··· Entries supplied ···

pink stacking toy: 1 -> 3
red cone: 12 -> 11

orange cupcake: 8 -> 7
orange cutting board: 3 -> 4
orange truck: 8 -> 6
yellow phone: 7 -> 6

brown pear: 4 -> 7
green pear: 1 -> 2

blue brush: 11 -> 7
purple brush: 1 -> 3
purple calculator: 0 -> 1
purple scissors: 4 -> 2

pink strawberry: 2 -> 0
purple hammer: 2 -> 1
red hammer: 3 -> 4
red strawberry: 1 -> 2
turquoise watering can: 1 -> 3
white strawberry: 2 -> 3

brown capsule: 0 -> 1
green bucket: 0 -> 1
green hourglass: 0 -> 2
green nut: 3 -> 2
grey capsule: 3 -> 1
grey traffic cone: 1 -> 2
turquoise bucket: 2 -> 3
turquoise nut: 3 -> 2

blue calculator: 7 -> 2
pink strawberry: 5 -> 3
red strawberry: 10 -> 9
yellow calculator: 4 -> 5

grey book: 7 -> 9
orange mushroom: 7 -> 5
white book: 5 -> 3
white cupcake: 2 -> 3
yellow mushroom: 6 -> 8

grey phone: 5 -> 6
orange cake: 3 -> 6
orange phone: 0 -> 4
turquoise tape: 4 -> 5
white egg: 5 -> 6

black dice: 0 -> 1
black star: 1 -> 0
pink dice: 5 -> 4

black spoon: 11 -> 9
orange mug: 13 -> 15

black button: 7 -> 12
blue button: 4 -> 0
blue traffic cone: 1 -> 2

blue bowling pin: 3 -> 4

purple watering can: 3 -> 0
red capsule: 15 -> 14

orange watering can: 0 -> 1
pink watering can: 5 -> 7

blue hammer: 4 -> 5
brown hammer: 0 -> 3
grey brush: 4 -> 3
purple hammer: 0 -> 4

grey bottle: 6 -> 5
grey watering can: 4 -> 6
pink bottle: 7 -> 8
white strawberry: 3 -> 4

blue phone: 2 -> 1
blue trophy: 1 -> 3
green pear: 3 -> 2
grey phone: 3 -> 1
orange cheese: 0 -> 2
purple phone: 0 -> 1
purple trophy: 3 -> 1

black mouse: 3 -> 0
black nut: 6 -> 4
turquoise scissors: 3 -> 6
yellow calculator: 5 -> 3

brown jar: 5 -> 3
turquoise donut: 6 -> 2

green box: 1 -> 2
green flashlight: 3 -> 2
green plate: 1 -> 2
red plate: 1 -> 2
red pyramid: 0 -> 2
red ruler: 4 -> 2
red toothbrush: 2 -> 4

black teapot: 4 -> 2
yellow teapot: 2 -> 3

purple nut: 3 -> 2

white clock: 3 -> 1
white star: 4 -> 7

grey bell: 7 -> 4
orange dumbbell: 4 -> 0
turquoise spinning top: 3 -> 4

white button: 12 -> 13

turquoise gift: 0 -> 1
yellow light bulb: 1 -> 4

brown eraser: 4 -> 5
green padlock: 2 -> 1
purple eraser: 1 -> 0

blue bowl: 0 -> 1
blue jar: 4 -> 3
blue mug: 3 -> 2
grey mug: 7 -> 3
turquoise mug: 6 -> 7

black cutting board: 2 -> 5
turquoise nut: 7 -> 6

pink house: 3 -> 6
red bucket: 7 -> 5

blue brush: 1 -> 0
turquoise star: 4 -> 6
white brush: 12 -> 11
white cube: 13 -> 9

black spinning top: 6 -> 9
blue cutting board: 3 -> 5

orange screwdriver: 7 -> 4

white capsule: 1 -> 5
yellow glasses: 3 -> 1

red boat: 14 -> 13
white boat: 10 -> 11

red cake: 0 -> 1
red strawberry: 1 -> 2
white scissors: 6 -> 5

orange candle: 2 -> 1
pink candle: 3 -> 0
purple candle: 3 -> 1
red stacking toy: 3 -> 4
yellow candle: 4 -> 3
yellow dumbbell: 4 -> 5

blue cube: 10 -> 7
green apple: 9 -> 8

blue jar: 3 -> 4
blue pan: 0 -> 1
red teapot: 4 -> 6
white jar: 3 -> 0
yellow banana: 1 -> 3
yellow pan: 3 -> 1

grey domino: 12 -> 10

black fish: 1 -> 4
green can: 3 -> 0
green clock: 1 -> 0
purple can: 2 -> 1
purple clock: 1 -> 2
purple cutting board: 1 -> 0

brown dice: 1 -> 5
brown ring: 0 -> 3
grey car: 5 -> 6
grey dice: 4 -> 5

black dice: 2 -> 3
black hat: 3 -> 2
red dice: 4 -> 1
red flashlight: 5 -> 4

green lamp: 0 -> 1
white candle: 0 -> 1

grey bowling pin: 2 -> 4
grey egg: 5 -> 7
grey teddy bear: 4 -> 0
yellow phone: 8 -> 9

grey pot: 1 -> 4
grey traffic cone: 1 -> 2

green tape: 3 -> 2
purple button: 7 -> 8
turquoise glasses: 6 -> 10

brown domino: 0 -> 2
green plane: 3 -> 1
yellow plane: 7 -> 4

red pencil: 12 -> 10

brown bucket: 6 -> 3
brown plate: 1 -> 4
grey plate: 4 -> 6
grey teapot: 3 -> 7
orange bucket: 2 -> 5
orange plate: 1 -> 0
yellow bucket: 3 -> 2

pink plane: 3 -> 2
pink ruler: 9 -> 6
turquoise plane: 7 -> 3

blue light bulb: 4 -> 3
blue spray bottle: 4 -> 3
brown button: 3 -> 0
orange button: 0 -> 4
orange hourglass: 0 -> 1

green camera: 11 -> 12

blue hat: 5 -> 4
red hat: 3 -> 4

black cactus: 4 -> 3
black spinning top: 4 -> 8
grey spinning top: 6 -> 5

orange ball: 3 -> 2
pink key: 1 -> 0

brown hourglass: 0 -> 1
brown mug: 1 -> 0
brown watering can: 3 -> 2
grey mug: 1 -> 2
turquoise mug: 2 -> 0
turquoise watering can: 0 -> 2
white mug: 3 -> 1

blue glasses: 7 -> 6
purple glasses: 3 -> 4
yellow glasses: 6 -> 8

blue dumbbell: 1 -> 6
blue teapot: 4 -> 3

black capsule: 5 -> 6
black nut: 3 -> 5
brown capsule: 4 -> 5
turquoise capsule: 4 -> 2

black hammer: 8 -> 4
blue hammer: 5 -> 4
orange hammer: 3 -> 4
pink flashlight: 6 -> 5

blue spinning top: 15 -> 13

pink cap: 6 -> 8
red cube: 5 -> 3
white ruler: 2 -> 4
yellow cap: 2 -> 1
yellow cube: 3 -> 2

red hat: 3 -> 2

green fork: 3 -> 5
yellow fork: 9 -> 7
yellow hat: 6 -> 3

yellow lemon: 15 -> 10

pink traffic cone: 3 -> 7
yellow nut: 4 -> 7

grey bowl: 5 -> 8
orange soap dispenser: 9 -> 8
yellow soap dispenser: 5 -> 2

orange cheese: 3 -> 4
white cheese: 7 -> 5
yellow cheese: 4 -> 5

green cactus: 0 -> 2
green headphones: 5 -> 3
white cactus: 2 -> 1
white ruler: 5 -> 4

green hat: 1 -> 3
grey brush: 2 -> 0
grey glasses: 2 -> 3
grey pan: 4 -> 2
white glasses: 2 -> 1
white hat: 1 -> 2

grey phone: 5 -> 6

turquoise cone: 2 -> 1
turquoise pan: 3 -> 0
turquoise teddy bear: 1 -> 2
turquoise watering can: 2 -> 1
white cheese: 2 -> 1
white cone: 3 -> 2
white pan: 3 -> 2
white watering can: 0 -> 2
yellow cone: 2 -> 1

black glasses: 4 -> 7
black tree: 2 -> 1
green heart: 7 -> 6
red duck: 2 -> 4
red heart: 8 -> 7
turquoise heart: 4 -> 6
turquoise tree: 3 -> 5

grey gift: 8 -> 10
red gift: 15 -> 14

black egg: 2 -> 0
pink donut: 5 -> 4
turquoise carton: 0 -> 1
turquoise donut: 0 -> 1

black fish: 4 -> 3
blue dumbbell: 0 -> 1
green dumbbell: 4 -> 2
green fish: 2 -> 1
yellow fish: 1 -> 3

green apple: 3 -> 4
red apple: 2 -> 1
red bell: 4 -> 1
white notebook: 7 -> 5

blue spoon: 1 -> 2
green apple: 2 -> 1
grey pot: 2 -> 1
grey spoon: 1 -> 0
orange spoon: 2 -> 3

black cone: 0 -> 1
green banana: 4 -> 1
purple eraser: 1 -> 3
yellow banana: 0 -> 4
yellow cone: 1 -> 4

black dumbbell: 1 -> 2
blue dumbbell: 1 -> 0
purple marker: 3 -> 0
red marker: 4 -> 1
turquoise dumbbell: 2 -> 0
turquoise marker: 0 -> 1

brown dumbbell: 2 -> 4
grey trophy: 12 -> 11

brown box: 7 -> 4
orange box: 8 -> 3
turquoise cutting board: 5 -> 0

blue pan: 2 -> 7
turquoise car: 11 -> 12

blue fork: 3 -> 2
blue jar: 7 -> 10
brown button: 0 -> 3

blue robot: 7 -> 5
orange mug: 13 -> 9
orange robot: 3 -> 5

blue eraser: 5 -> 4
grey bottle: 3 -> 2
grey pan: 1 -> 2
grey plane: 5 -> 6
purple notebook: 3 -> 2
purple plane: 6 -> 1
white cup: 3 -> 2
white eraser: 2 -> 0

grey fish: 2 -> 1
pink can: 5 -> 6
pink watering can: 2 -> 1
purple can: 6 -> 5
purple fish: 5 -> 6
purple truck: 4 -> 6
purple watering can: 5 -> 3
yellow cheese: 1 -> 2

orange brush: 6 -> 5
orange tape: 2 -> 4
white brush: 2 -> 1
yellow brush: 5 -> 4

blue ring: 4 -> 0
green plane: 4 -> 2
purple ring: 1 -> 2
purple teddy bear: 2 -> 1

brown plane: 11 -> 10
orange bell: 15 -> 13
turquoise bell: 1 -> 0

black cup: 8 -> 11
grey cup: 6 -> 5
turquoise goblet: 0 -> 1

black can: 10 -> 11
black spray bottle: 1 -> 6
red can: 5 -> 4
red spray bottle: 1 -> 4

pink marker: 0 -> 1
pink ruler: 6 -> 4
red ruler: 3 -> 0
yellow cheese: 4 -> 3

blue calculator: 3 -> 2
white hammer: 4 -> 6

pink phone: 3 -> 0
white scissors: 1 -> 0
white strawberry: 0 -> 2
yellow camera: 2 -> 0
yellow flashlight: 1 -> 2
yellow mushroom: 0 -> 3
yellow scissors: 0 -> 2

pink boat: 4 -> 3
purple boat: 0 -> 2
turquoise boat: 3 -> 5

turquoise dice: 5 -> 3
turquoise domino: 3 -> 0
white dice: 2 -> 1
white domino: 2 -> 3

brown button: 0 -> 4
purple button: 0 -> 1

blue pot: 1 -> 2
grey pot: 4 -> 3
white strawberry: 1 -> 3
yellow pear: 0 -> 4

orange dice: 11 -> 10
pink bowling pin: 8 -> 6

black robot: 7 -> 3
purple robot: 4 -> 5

···

What you copy out must be exactly the lines from the line containing "red ruler: 3 -> 0" through the end of the records.

Your solution:
red ruler: 3 -> 0
yellow cheese: 4 -> 3

blue calculator: 3 -> 2
white hammer: 4 -> 6

pink phone: 3 -> 0
white scissors: 1 -> 0
white strawberry: 0 -> 2
yellow camera: 2 -> 0
yellow flashlight: 1 -> 2
yellow mushroom: 0 -> 3
yellow scissors: 0 -> 2

pink boat: 4 -> 3
purple boat: 0 -> 2
turquoise boat: 3 -> 5

turquoise dice: 5 -> 3
turquoise domino: 3 -> 0
white dice: 2 -> 1
white domino: 2 -> 3

brown button: 0 -> 4
purple button: 0 -> 1

blue pot: 1 -> 2
grey pot: 4 -> 3
white strawberry: 1 -> 3
yellow pear: 0 -> 4

orange dice: 11 -> 10
pink bowling pin: 8 -> 6

black robot: 7 -> 3
purple robot: 4 -> 5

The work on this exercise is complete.